_Activity_
Repeat the records below verbatim, and do not copy their pictures.

[Object change listings]
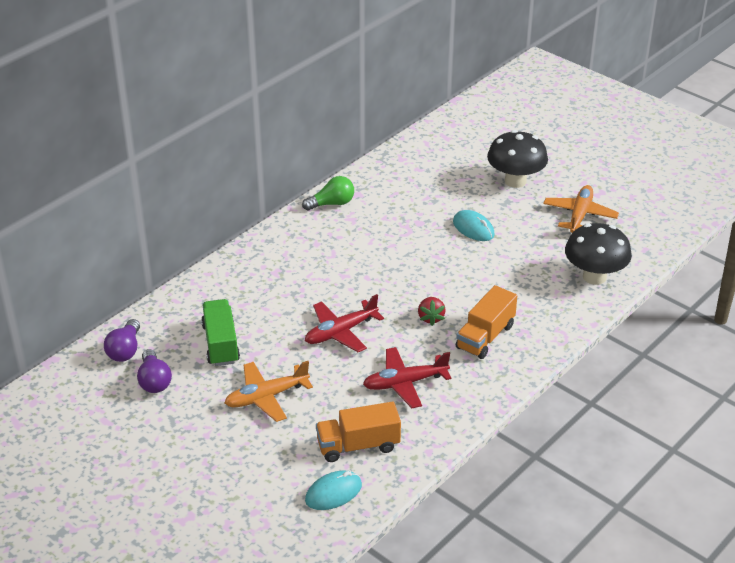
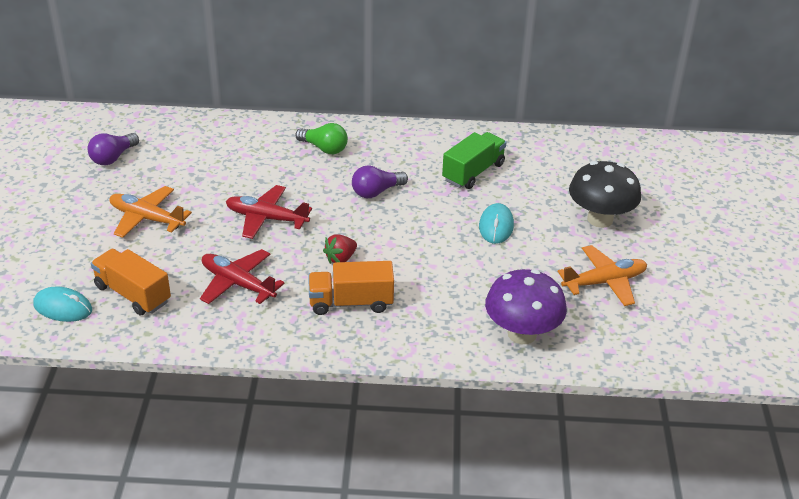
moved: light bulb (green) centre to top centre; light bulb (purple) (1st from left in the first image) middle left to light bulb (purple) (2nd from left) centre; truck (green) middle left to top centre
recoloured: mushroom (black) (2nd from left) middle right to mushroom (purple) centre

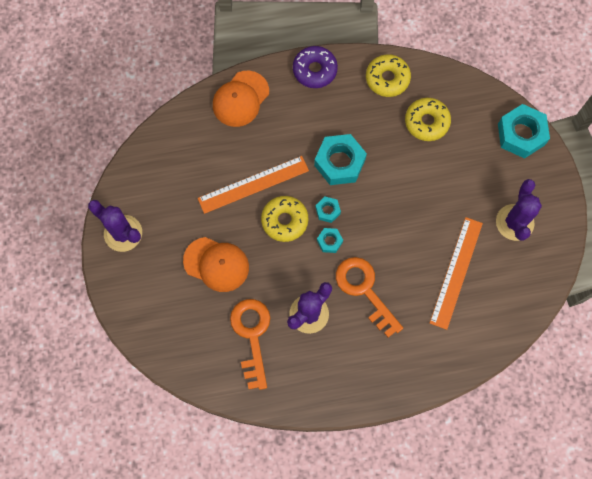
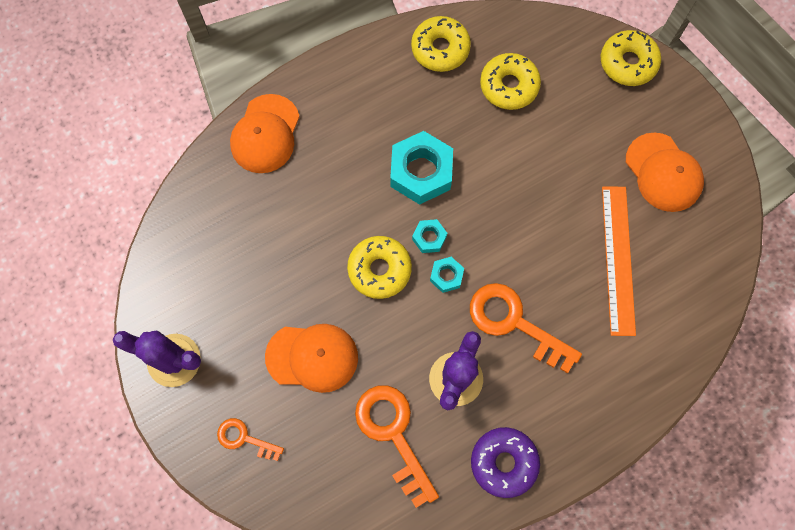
removed: ruler (orange) (1st from left) centre
added: key (orange) (1st from left) bottom left
moved: donut (purple) top centre to bottom centre
replaced: nut (turquoise) (4th from left) top right to donut (yellow) (4th from left) top right; cactus (purple) (3rd from left) middle right to cap (orange) (3rd from left) top right

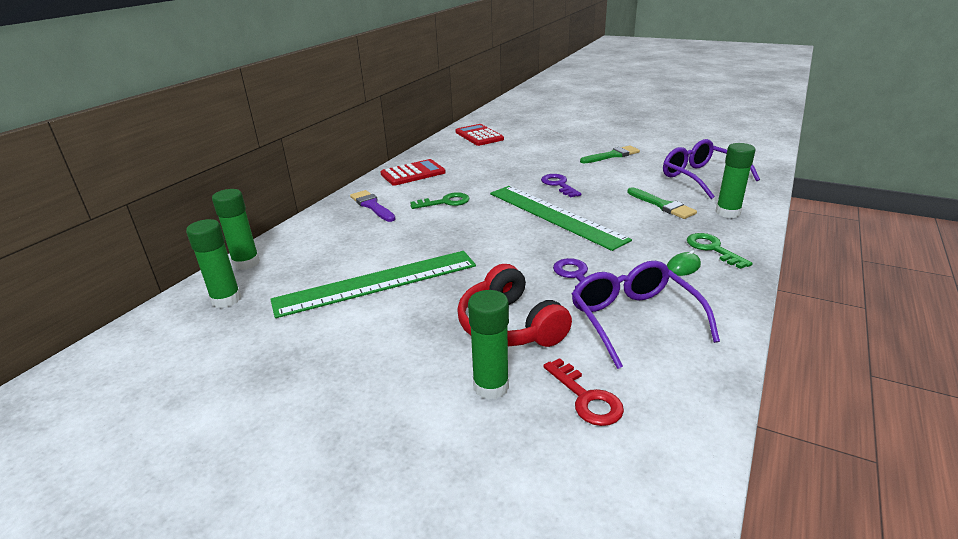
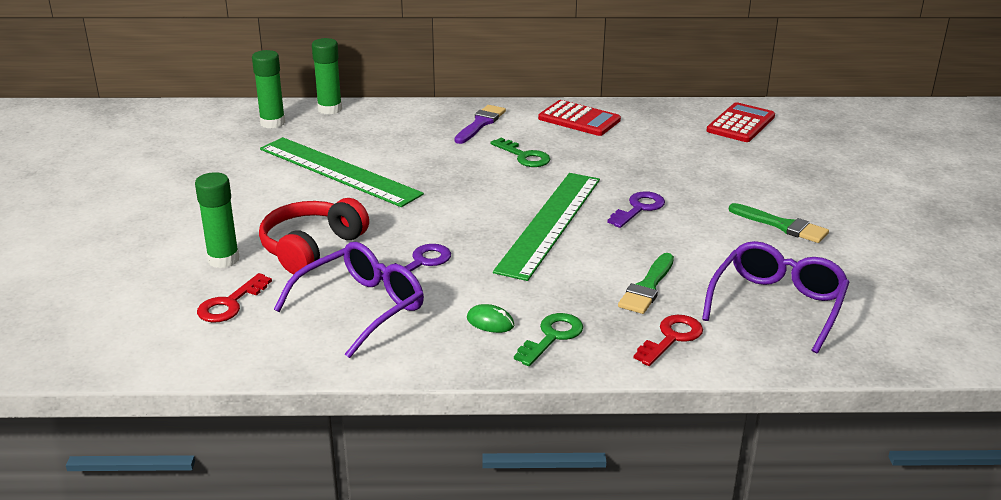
replaced: glue stick (green) (4th from left) middle right to key (red) (2nd from left) bottom right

_Solution for this problem_
moved: light bulb (green) centre to top centre; light bulb (purple) (1st from left in the first image) middle left to light bulb (purple) (2nd from left) centre; truck (green) middle left to top centre
recoloured: mushroom (black) (2nd from left) middle right to mushroom (purple) centre

removed: ruler (orange) (1st from left) centre
added: key (orange) (1st from left) bottom left
moved: donut (purple) top centre to bottom centre
replaced: nut (turquoise) (4th from left) top right to donut (yellow) (4th from left) top right; cactus (purple) (3rd from left) middle right to cap (orange) (3rd from left) top right

replaced: glue stick (green) (4th from left) middle right to key (red) (2nd from left) bottom right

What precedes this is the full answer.